==== AVAILABLE DATA ====

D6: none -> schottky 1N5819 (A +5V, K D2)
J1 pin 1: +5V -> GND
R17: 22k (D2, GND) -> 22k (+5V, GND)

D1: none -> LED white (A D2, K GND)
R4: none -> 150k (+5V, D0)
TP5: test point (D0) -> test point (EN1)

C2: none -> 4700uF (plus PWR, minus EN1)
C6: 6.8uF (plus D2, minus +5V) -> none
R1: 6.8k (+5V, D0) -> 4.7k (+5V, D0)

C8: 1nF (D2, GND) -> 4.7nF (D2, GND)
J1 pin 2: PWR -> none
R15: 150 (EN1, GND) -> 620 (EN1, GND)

====
==== AVAILABLE DATA ====

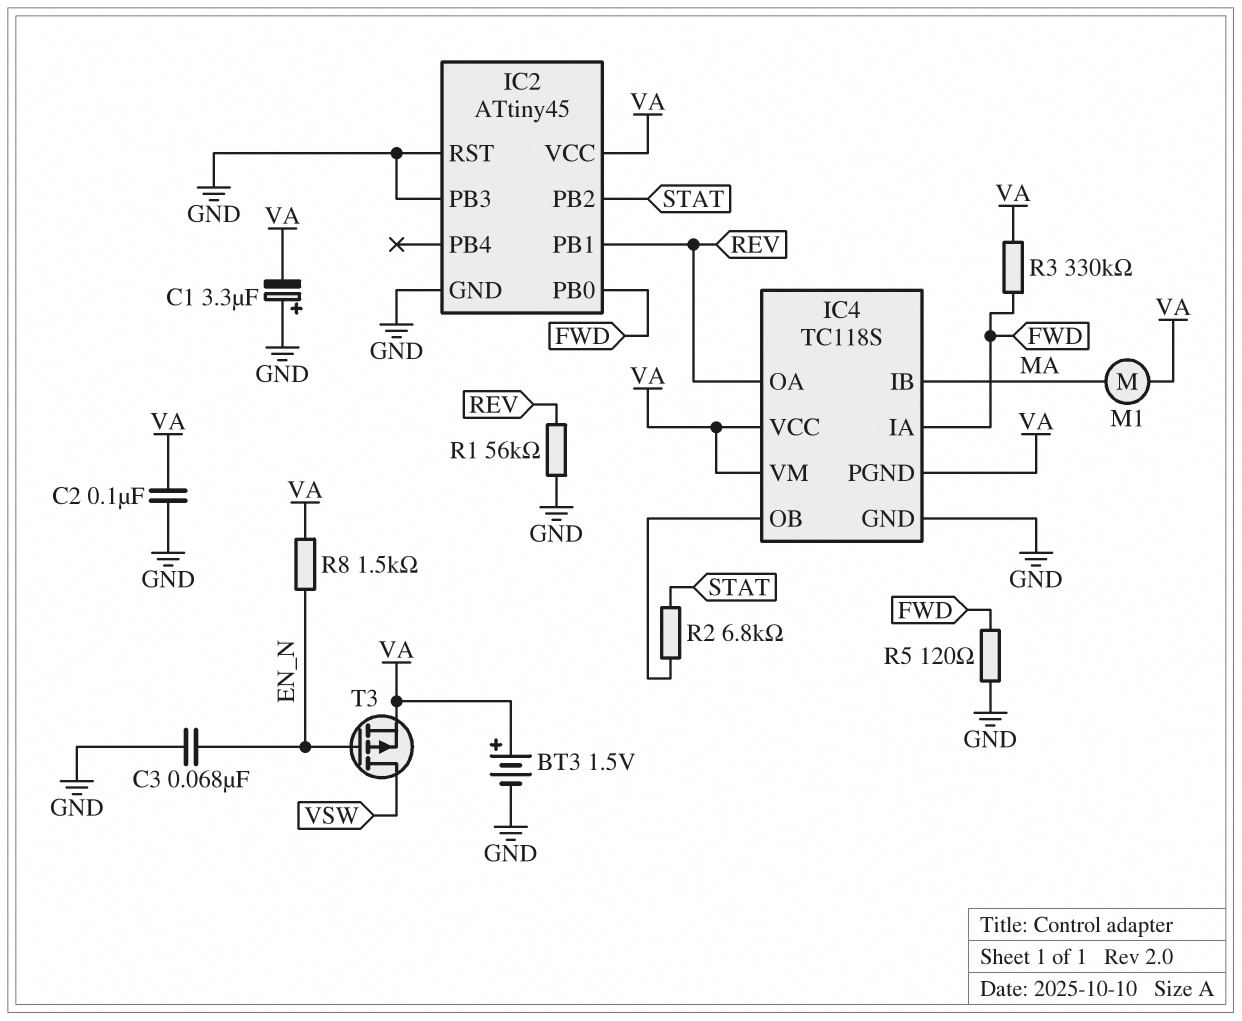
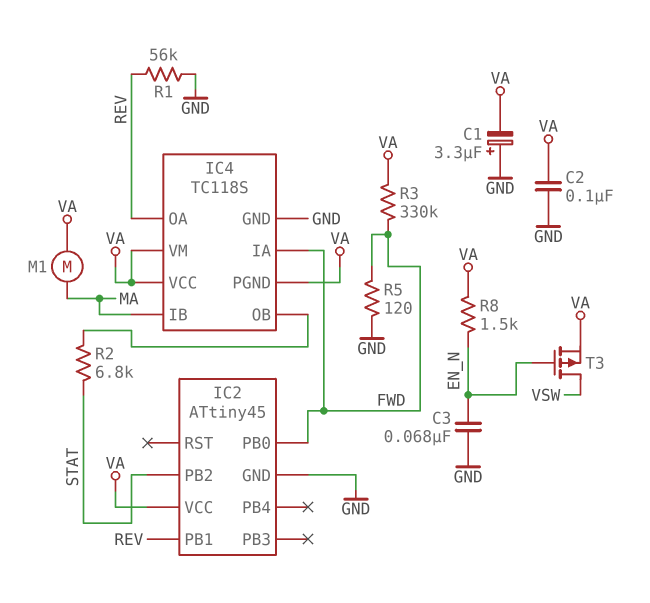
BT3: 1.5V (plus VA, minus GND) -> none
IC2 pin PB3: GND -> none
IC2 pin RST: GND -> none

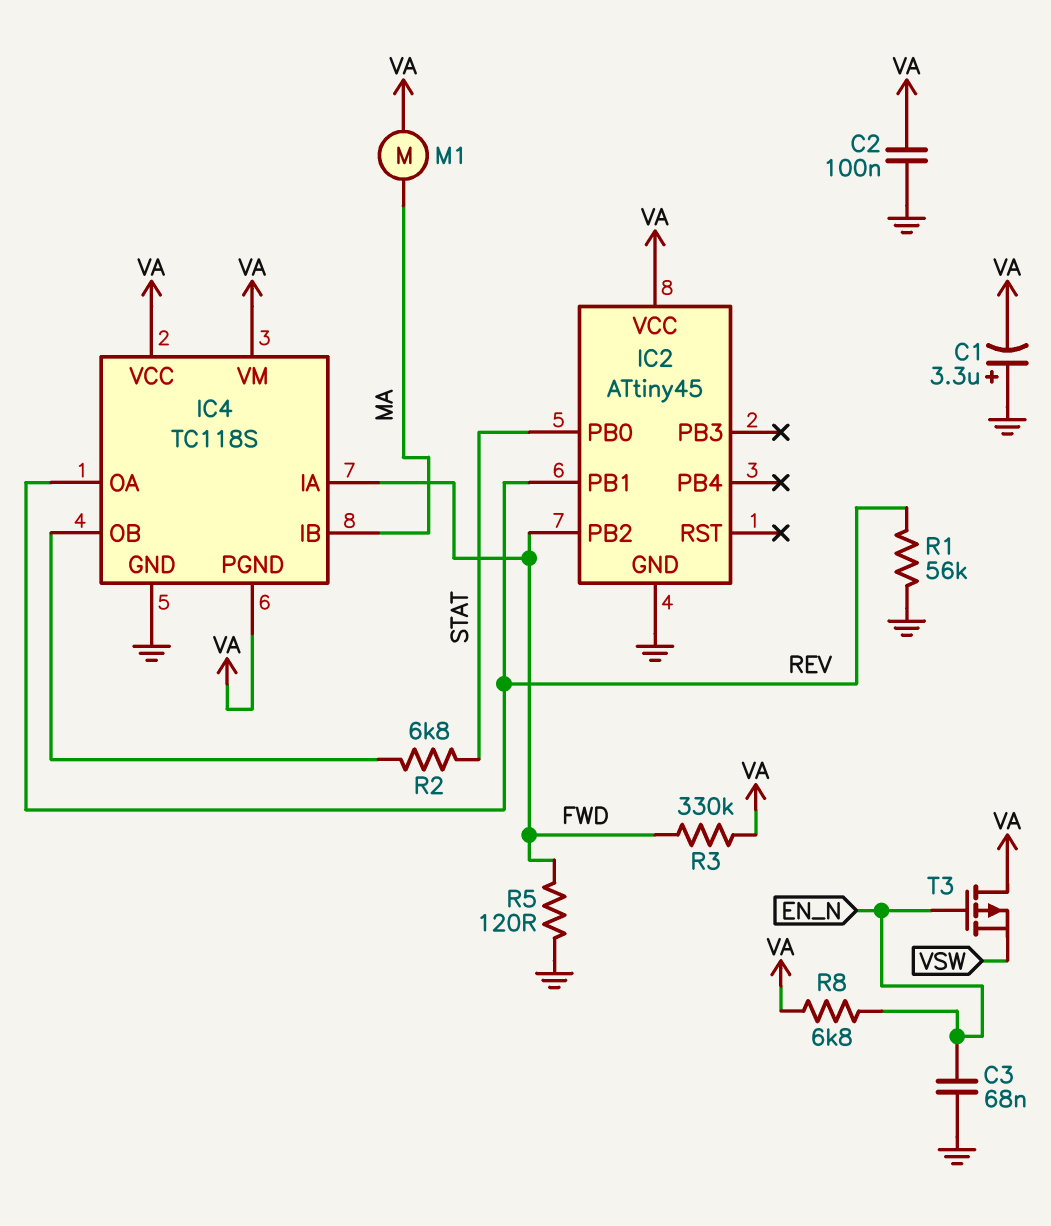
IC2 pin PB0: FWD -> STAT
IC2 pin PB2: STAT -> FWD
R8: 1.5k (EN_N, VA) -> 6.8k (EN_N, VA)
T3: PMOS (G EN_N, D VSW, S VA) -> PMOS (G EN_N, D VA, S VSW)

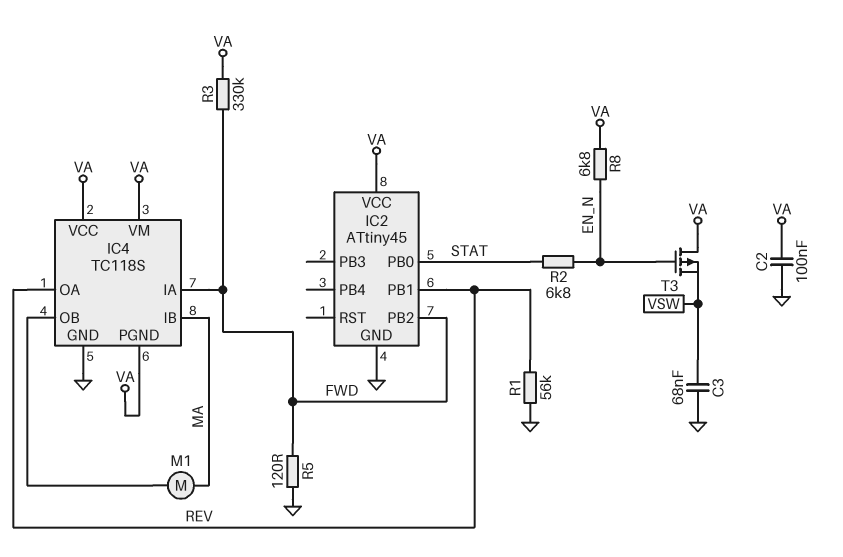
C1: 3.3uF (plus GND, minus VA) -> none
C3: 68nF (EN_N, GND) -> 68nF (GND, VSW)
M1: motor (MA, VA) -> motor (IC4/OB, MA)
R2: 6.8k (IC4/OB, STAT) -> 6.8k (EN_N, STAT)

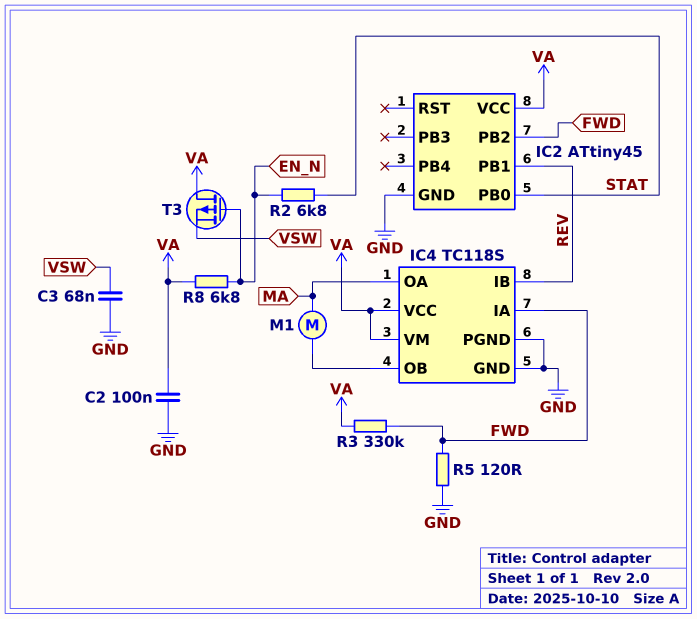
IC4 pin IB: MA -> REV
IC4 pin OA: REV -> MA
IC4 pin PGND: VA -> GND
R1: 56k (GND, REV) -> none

====
==== AVAILABLE DATA ====

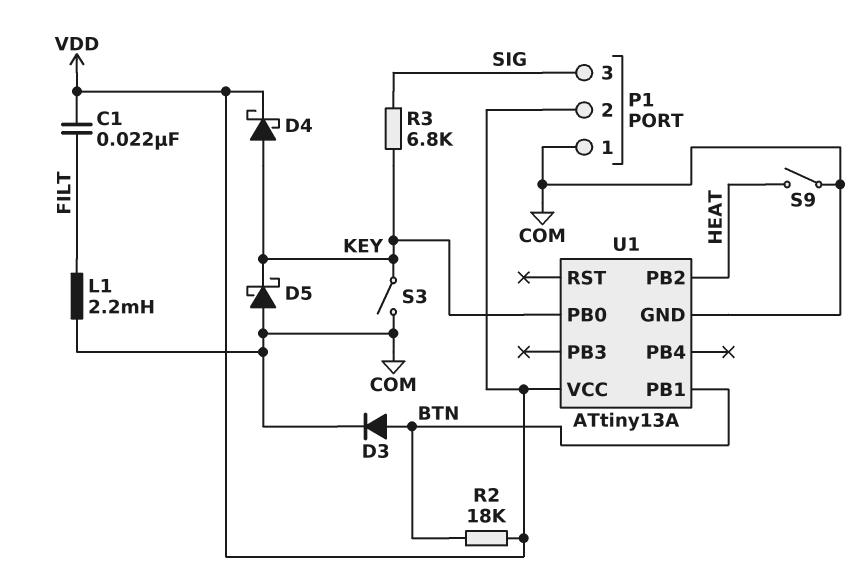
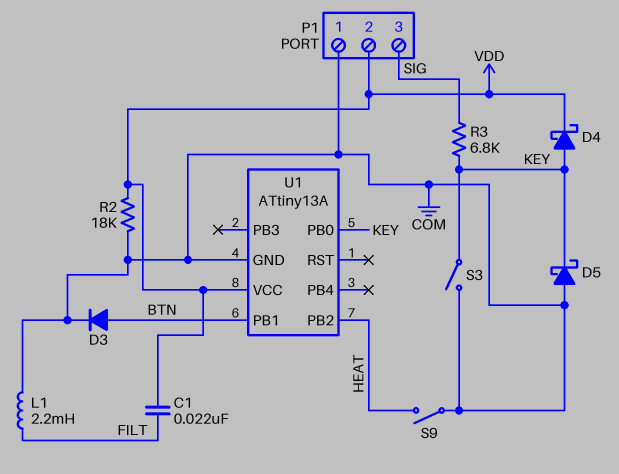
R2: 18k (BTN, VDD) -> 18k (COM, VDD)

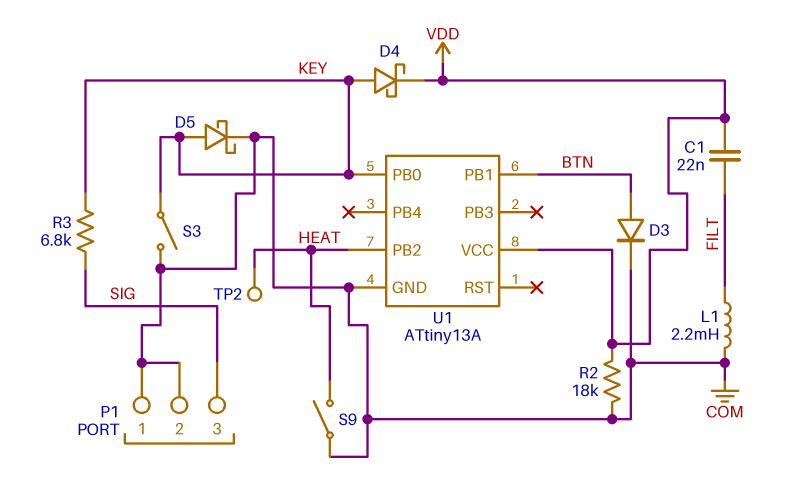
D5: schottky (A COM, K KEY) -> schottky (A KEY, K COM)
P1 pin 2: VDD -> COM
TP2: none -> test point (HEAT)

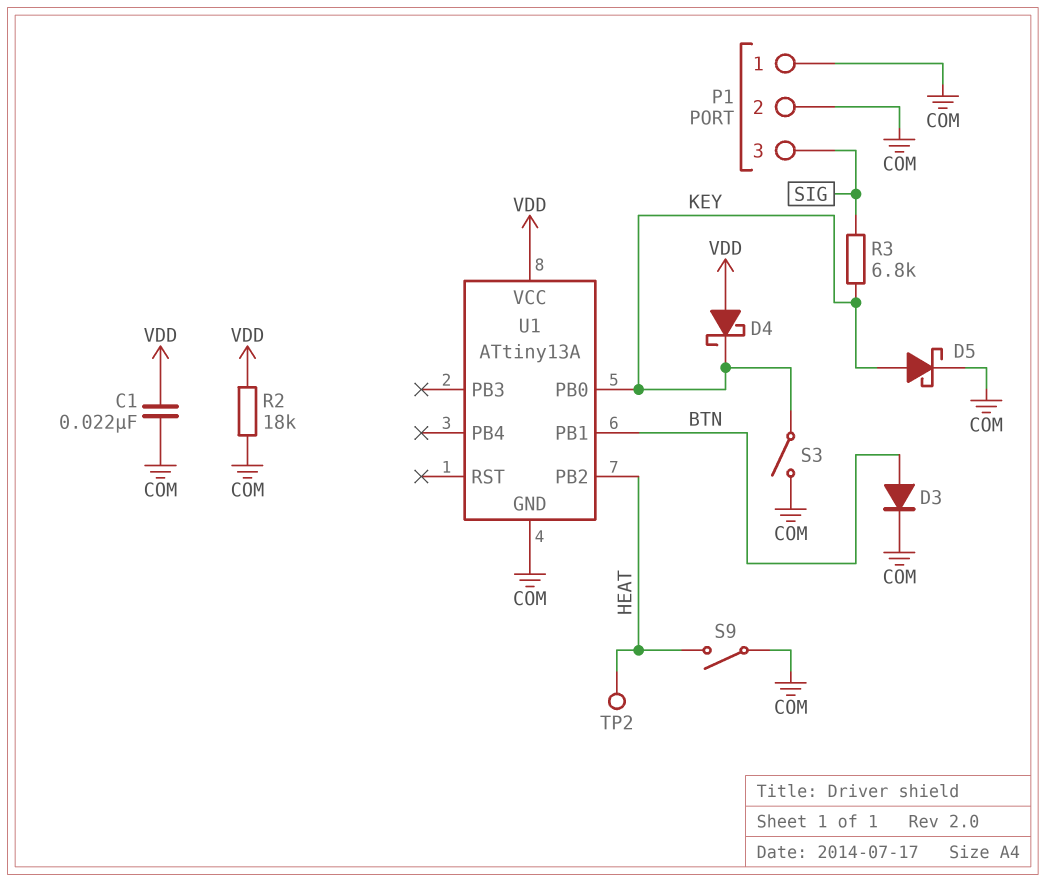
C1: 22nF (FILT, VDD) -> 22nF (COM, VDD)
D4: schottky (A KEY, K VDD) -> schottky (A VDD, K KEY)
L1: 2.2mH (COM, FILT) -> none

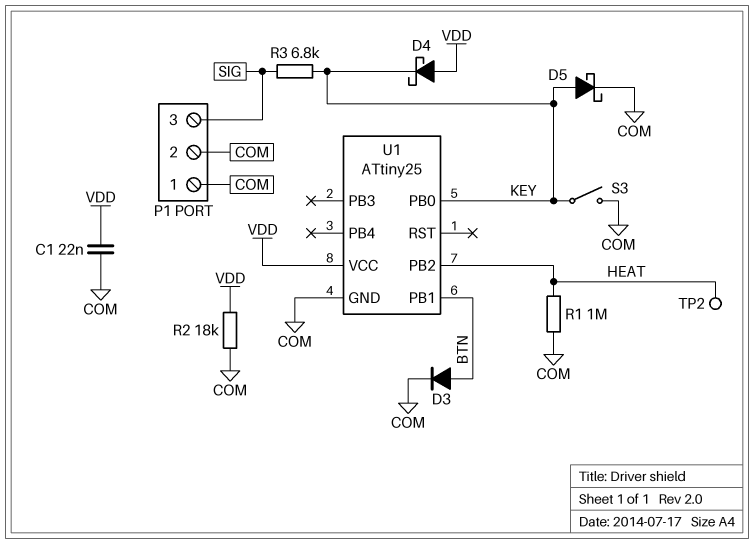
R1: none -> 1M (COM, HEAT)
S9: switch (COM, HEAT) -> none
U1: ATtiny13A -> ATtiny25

====

**DIRECTIONS FOR THIS TASK:** A single figure, the number of lines above with the word "STAT", is the whole answer.

**SOLUTION:** 3